- Problem to solve -
With the line containing "shoe rack: (240, 184)" as the final line, restate exactly every line of the data below from the first one onward, and copy no pictures.

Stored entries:
# # # # # # #

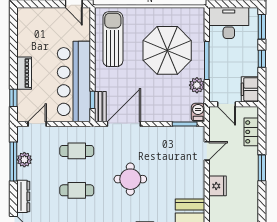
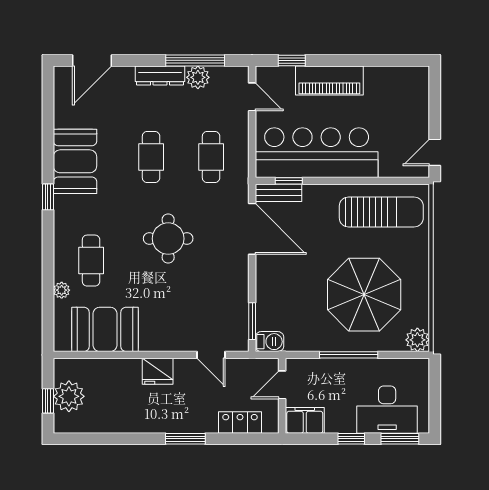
desk: (229, 23) -> (387, 410), moved, turned 90
piano: (24, 73) -> (329, 81), width x1.37, depth x1.33
plant: (197, 85) -> (417, 340), moved
dresser: (23, 196) -> (160, 76), moved

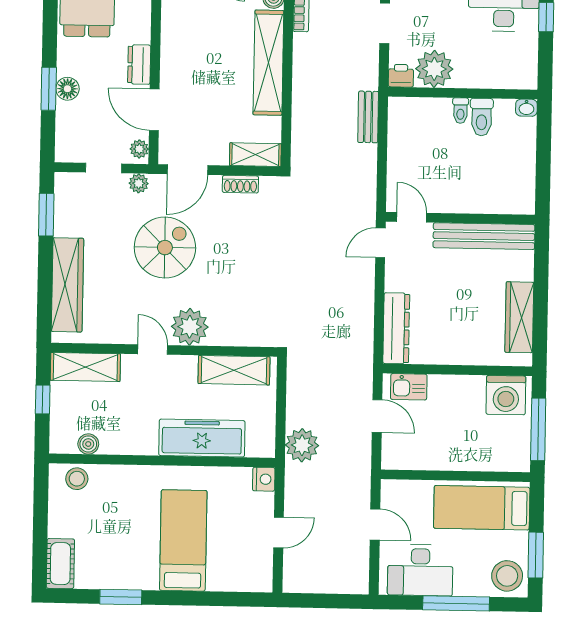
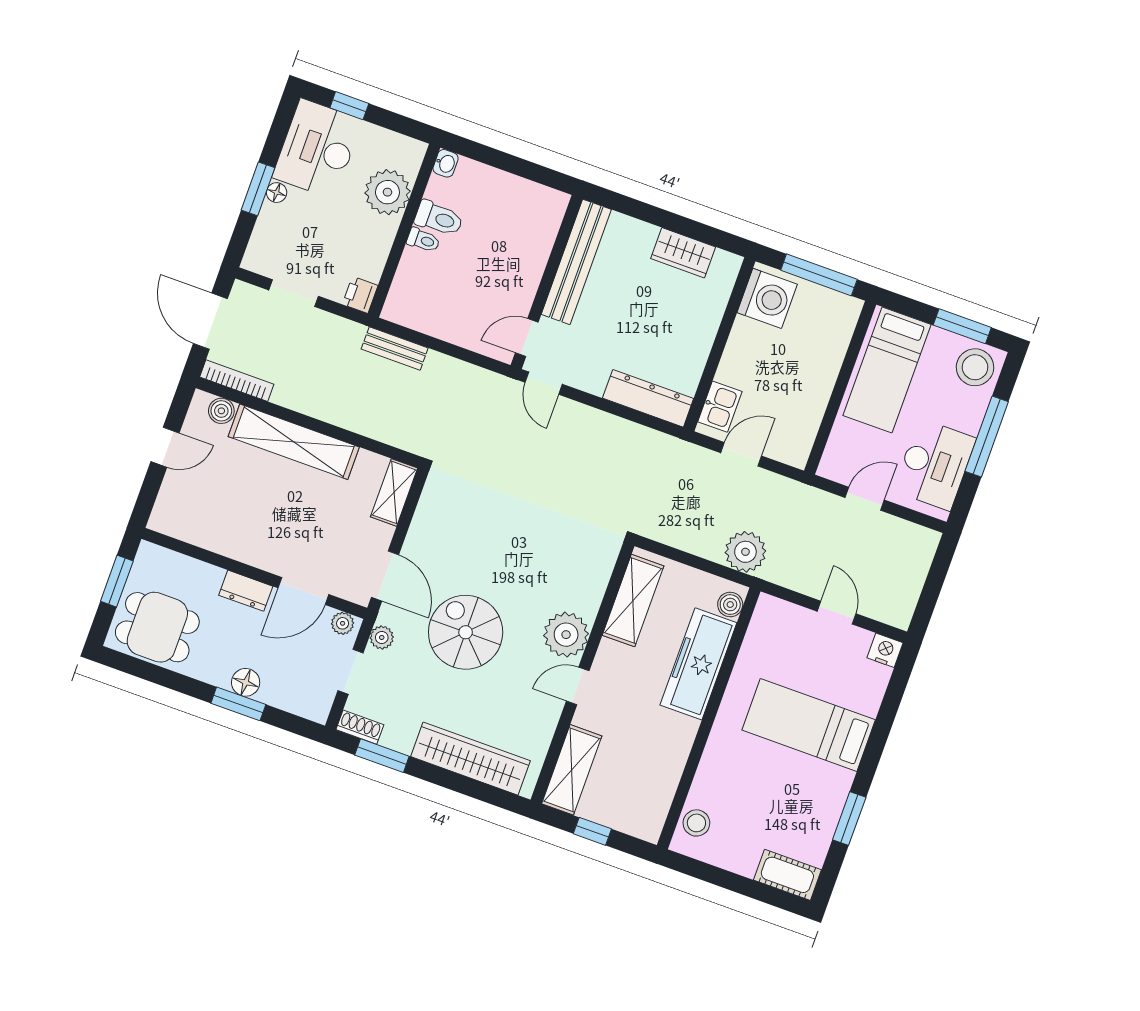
plant: (434, 69) -> (387, 192), moved
shoe rack: (240, 184) -> (360, 727), moved, turned -90
wardrobe: (519, 317) -> (683, 253), width x0.67
boiler: (88, 444) -> (730, 605), moved
nightstand: (264, 479) -> (885, 650), moved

# # # # # # #

- Output -
desk: (229, 23) -> (387, 410), moved, turned 90
piano: (24, 73) -> (329, 81), width x1.37, depth x1.33
plant: (197, 85) -> (417, 340), moved
dresser: (23, 196) -> (160, 76), moved

plant: (434, 69) -> (387, 192), moved
shoe rack: (240, 184) -> (360, 727), moved, turned -90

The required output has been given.